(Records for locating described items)
- - - -

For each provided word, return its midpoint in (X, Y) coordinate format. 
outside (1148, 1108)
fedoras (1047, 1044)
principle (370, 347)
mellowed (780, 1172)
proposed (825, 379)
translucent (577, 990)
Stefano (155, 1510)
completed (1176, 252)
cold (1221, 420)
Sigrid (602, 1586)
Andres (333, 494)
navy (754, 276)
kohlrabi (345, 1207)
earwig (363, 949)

- - - -

*Problem description:*
Please write out the entries again with "midpoint" renamed to "center point", leaving everything else unchanged.

*Task output:*
For each provided word, return its center point in (X, Y) coordinate format. 
outside (1148, 1108)
fedoras (1047, 1044)
principle (370, 347)
mellowed (780, 1172)
proposed (825, 379)
translucent (577, 990)
Stefano (155, 1510)
completed (1176, 252)
cold (1221, 420)
Sigrid (602, 1586)
Andres (333, 494)
navy (754, 276)
kohlrabi (345, 1207)
earwig (363, 949)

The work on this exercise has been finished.